### Dataset records
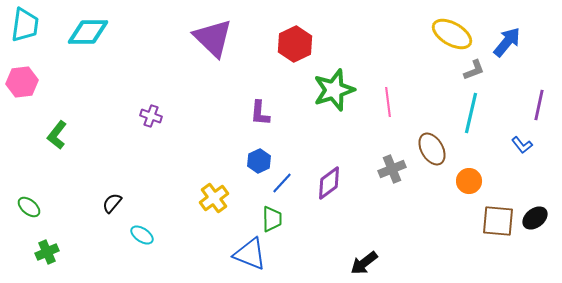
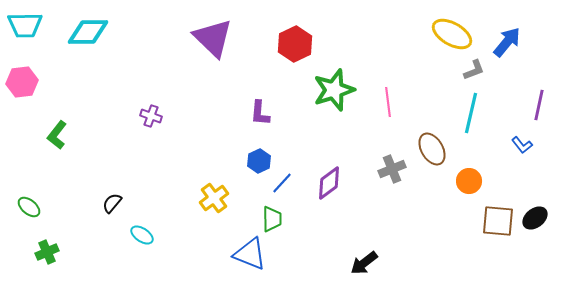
cyan trapezoid: rotated 81 degrees clockwise
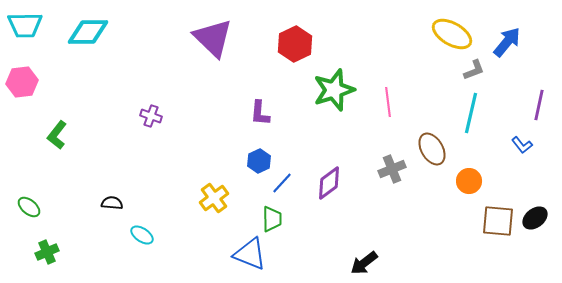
black semicircle: rotated 55 degrees clockwise
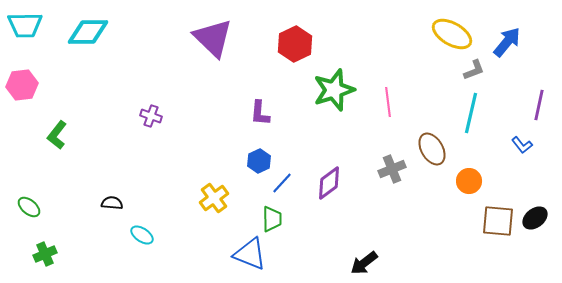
pink hexagon: moved 3 px down
green cross: moved 2 px left, 2 px down
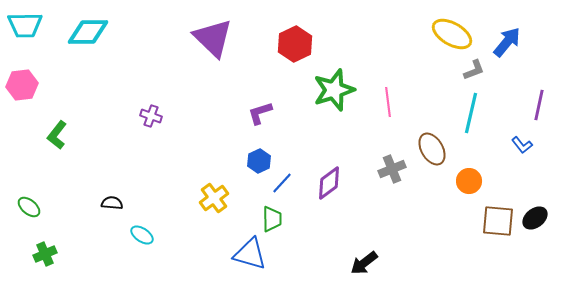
purple L-shape: rotated 68 degrees clockwise
blue triangle: rotated 6 degrees counterclockwise
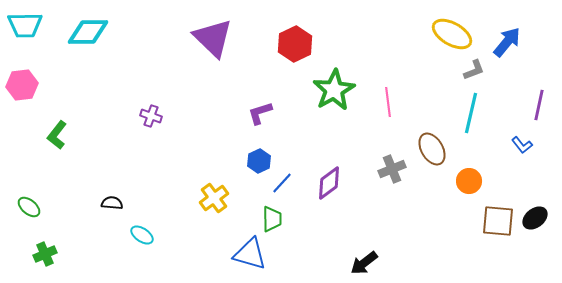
green star: rotated 12 degrees counterclockwise
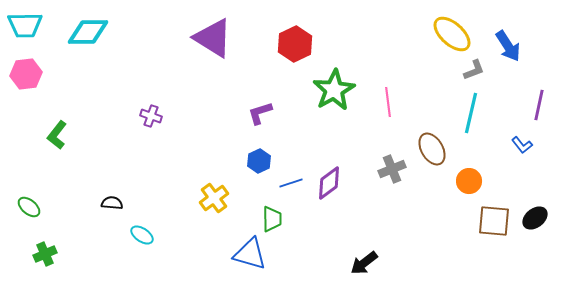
yellow ellipse: rotated 12 degrees clockwise
purple triangle: rotated 12 degrees counterclockwise
blue arrow: moved 1 px right, 4 px down; rotated 108 degrees clockwise
pink hexagon: moved 4 px right, 11 px up
blue line: moved 9 px right; rotated 30 degrees clockwise
brown square: moved 4 px left
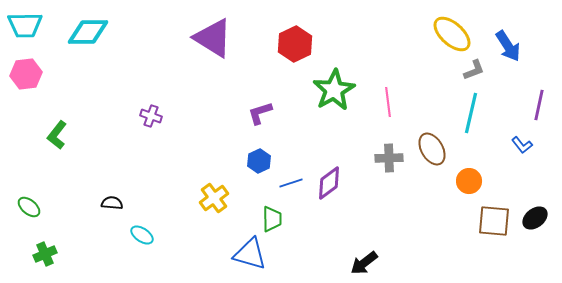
gray cross: moved 3 px left, 11 px up; rotated 20 degrees clockwise
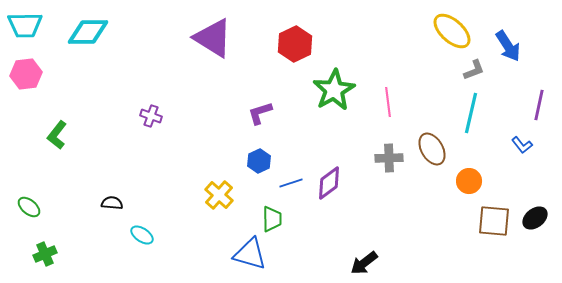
yellow ellipse: moved 3 px up
yellow cross: moved 5 px right, 3 px up; rotated 12 degrees counterclockwise
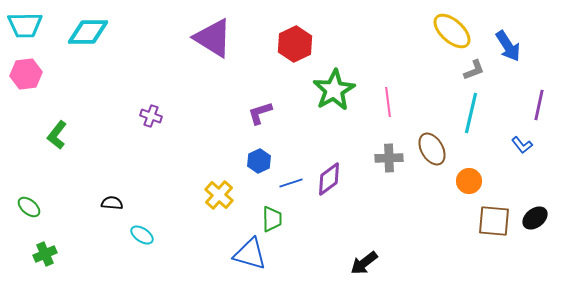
purple diamond: moved 4 px up
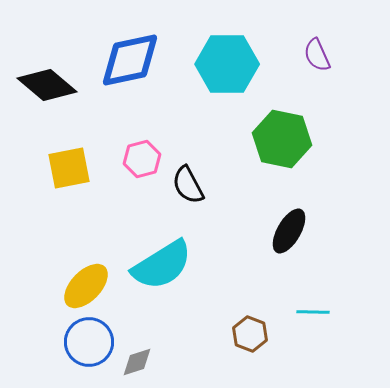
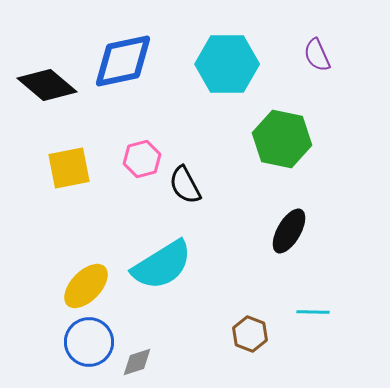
blue diamond: moved 7 px left, 1 px down
black semicircle: moved 3 px left
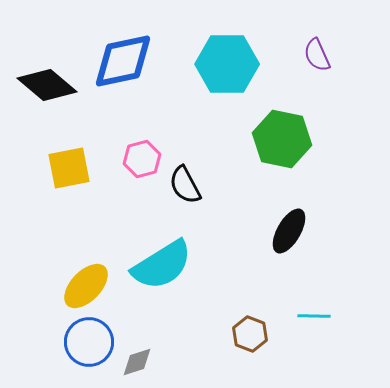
cyan line: moved 1 px right, 4 px down
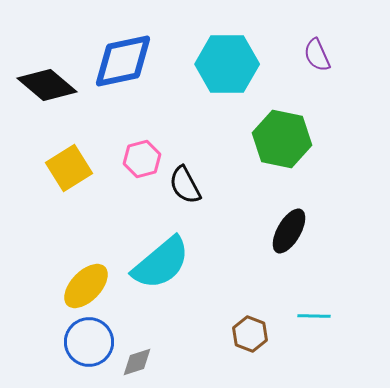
yellow square: rotated 21 degrees counterclockwise
cyan semicircle: moved 1 px left, 2 px up; rotated 8 degrees counterclockwise
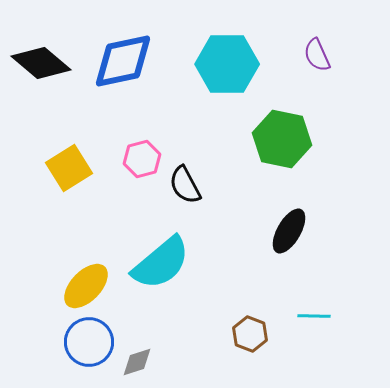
black diamond: moved 6 px left, 22 px up
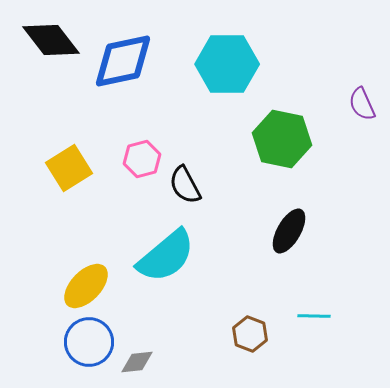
purple semicircle: moved 45 px right, 49 px down
black diamond: moved 10 px right, 23 px up; rotated 12 degrees clockwise
cyan semicircle: moved 5 px right, 7 px up
gray diamond: rotated 12 degrees clockwise
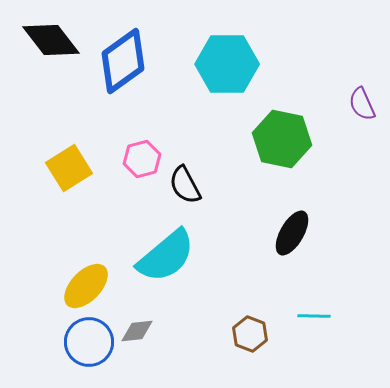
blue diamond: rotated 24 degrees counterclockwise
black ellipse: moved 3 px right, 2 px down
gray diamond: moved 31 px up
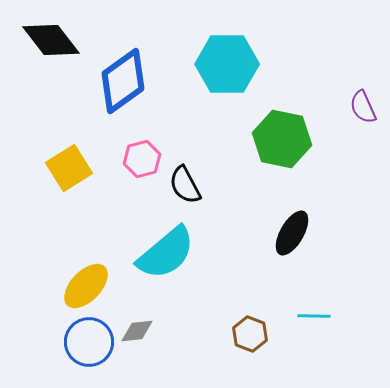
blue diamond: moved 20 px down
purple semicircle: moved 1 px right, 3 px down
cyan semicircle: moved 3 px up
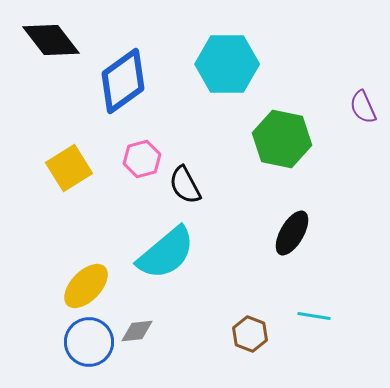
cyan line: rotated 8 degrees clockwise
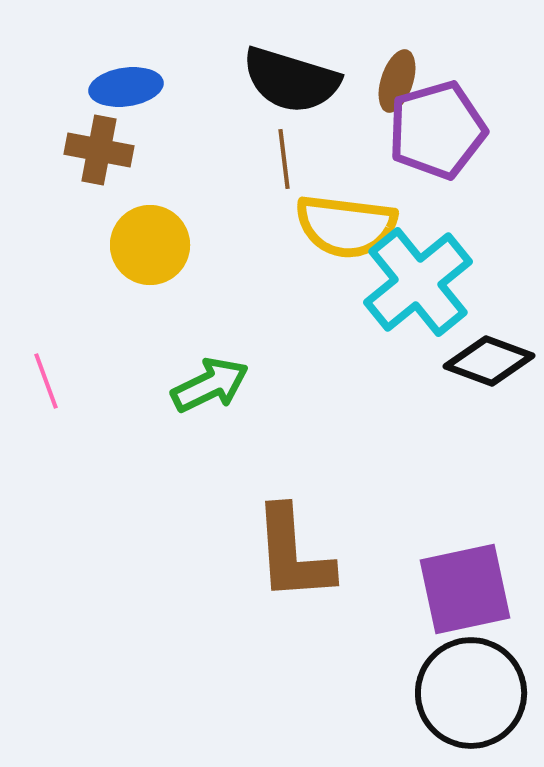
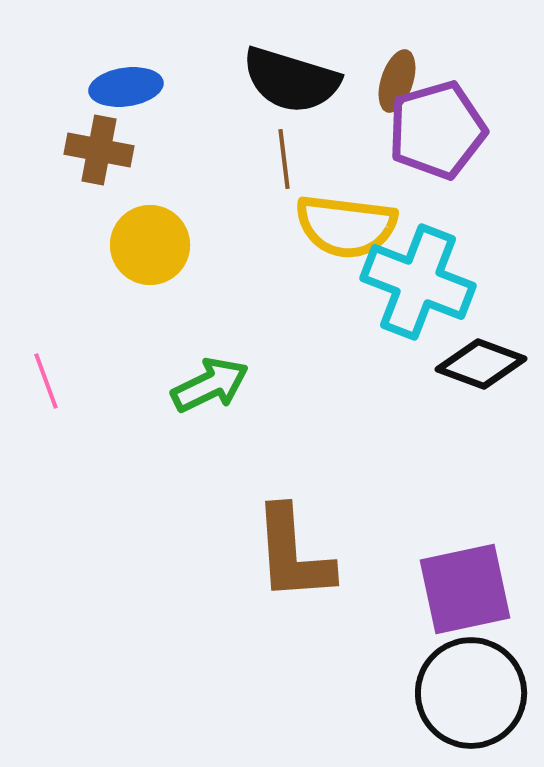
cyan cross: rotated 30 degrees counterclockwise
black diamond: moved 8 px left, 3 px down
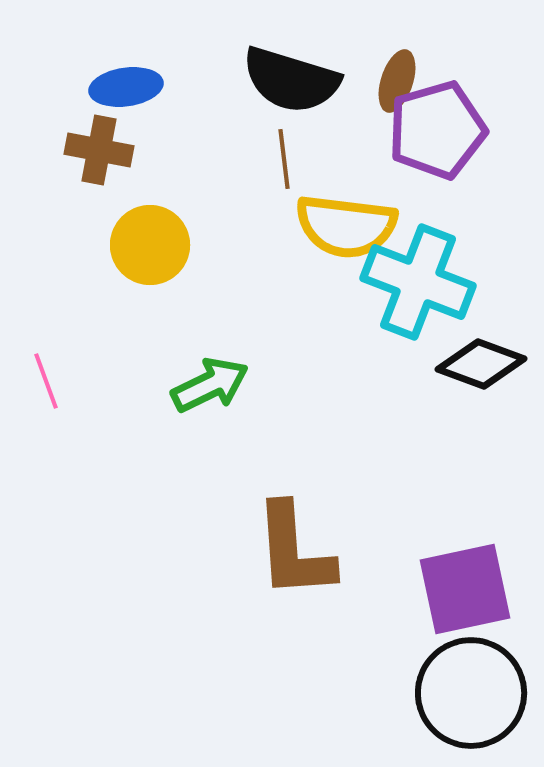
brown L-shape: moved 1 px right, 3 px up
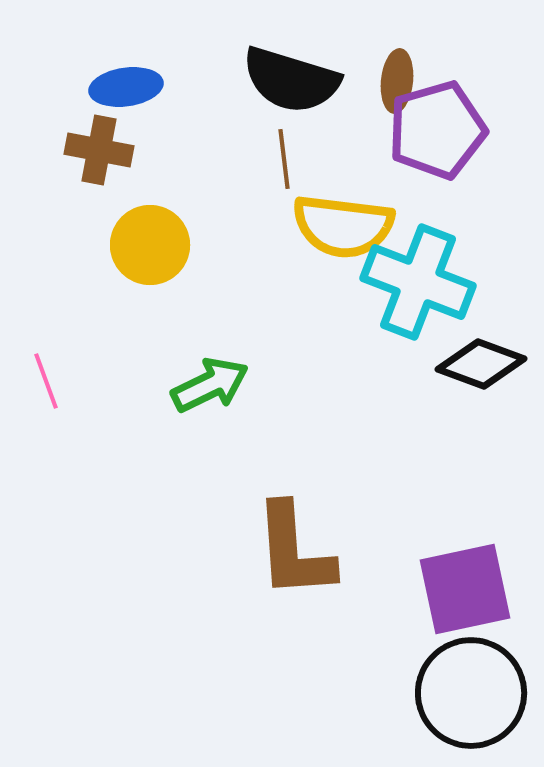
brown ellipse: rotated 12 degrees counterclockwise
yellow semicircle: moved 3 px left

### Prompt
Tally the lines in the data above that contain the string "square", with case counting, and give only the number.

### Solved exercise
2